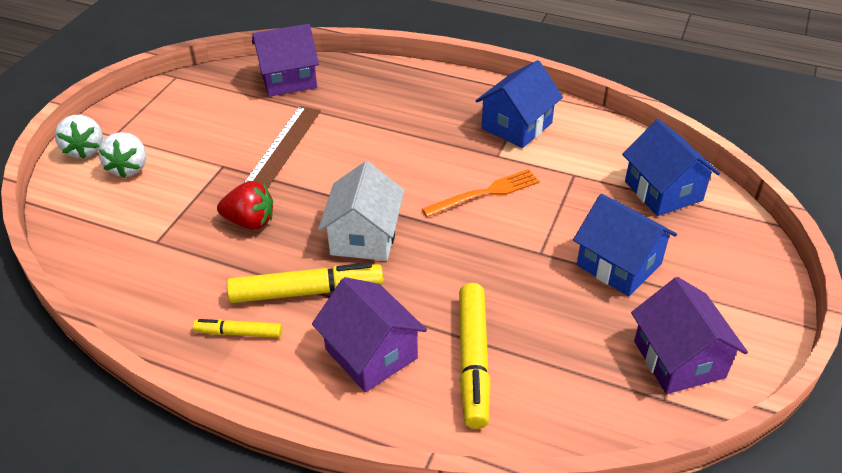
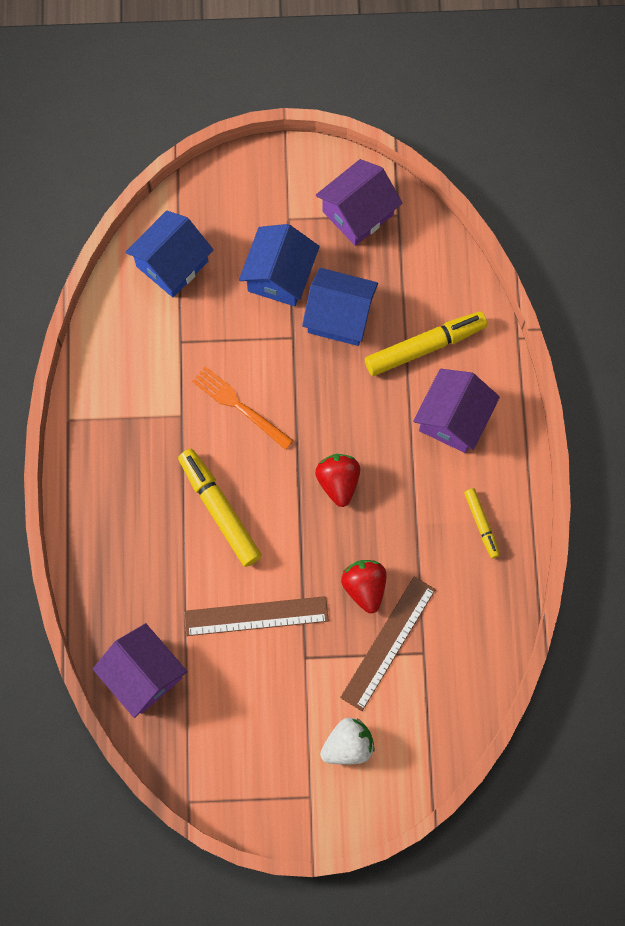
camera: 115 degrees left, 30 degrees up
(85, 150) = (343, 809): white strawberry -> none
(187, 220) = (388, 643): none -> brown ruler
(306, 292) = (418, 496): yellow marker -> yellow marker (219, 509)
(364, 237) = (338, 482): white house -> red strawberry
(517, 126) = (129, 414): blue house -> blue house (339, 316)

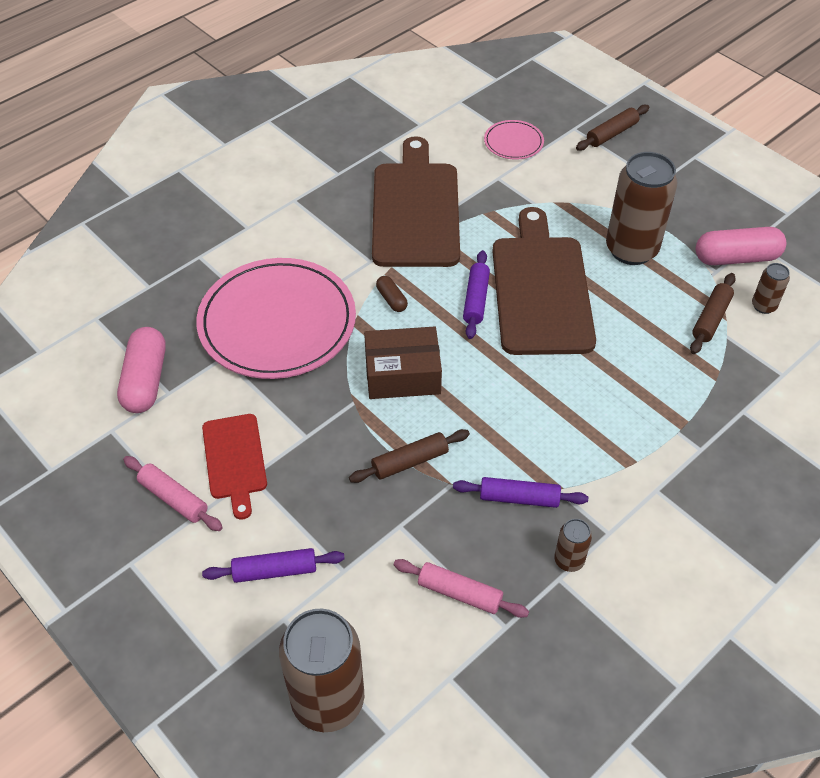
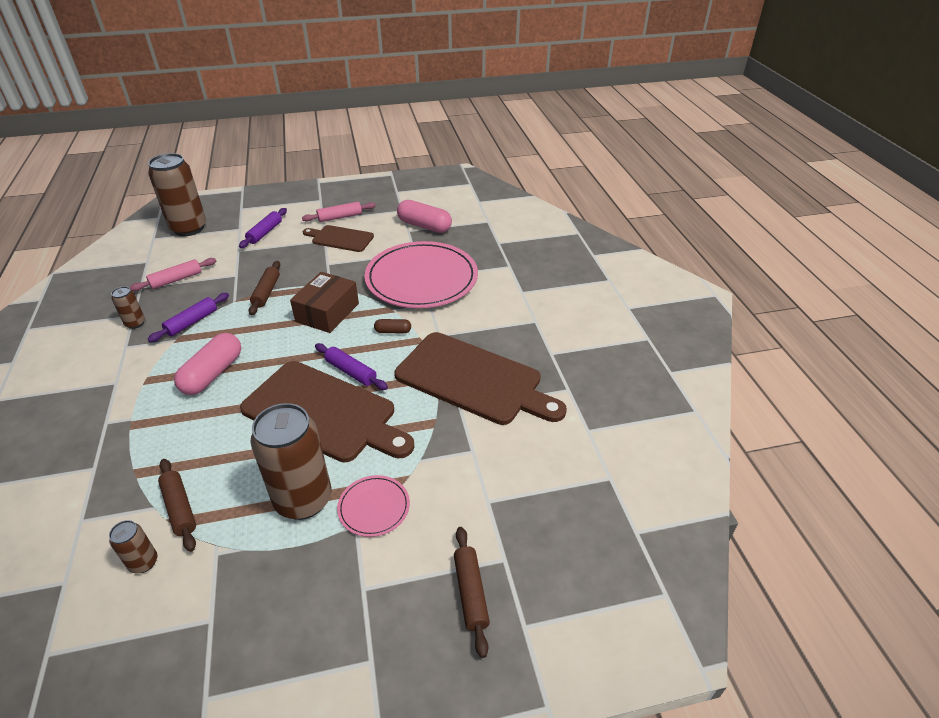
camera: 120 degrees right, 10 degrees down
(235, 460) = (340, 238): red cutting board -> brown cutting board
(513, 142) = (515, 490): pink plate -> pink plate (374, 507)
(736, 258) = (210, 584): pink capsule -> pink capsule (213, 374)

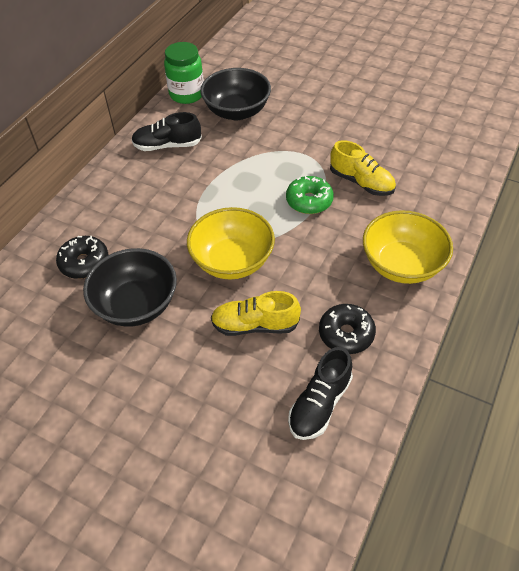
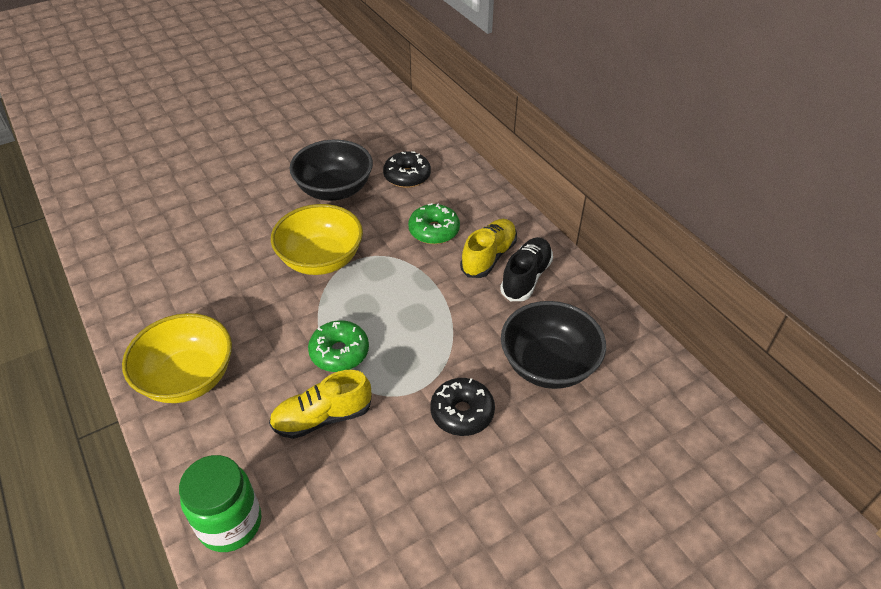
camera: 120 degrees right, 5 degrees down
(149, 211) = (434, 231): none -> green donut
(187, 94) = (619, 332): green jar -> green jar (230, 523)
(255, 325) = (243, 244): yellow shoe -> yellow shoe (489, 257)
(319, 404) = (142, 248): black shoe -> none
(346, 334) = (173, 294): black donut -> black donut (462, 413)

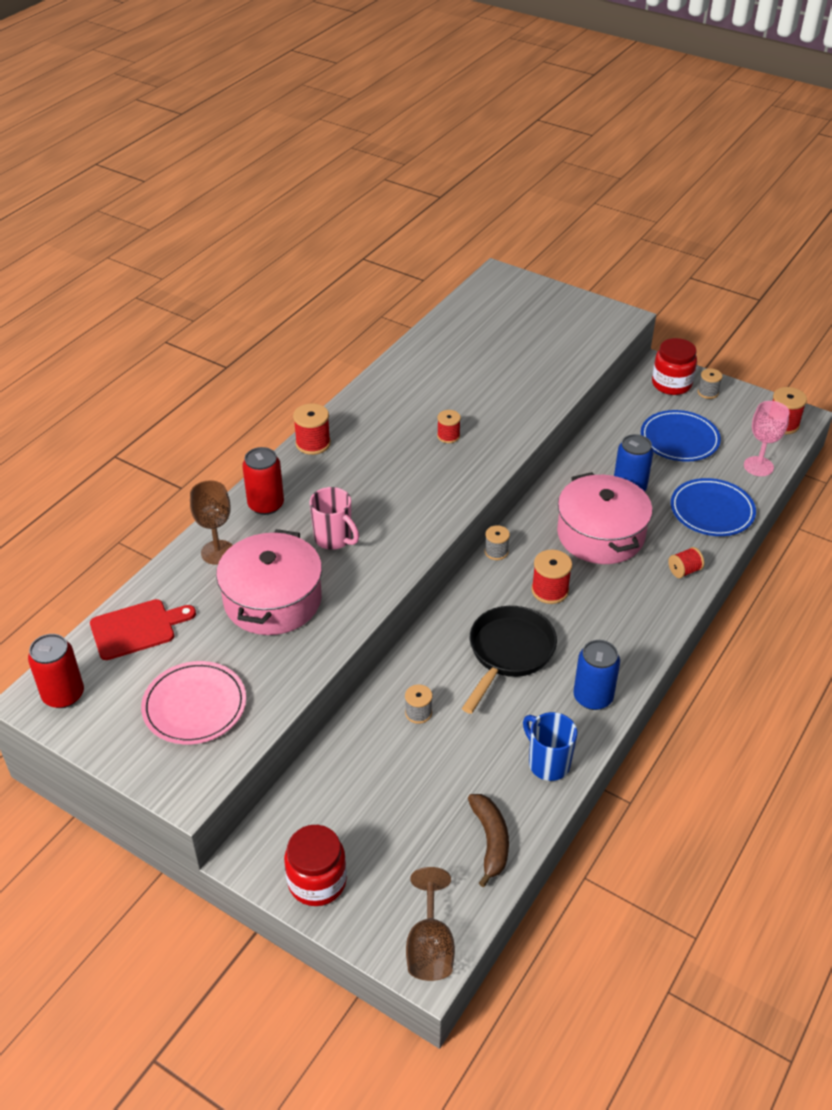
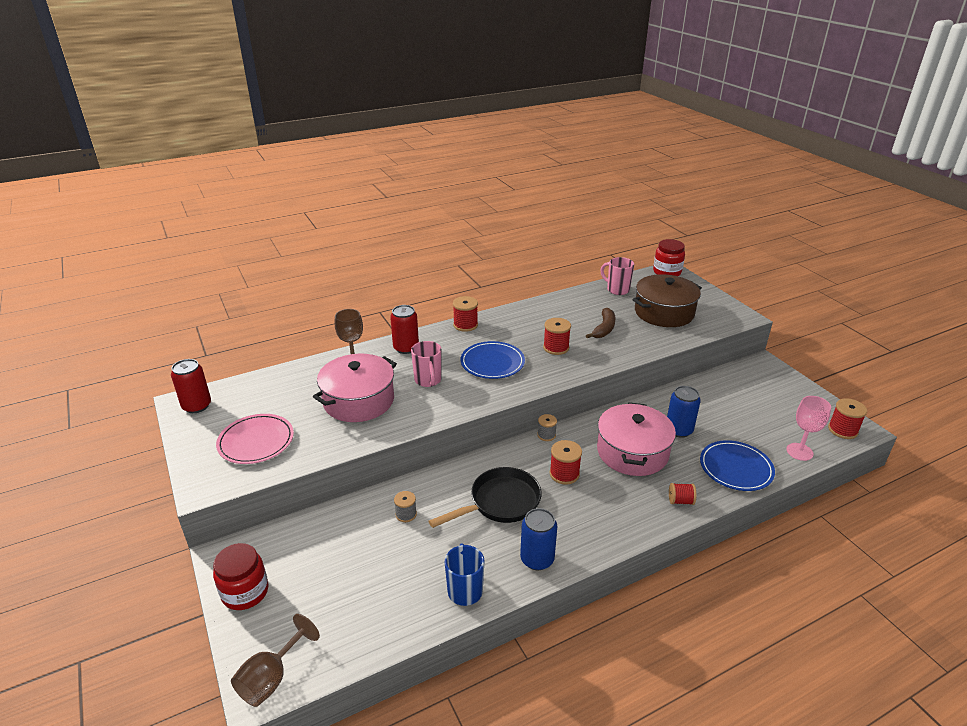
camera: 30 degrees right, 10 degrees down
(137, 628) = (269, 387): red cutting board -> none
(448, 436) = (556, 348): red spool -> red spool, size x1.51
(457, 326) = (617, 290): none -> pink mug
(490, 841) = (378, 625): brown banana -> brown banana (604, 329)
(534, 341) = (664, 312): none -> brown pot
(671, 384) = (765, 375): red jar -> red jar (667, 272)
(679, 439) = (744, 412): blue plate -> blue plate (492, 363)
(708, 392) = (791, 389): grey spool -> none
********
● **To do**
Of the lines above, copy each that contains "black".

● **Response to the exercise**
(319, 404) = (142, 248): black shoe -> none
(346, 334) = (173, 294): black donut -> black donut (462, 413)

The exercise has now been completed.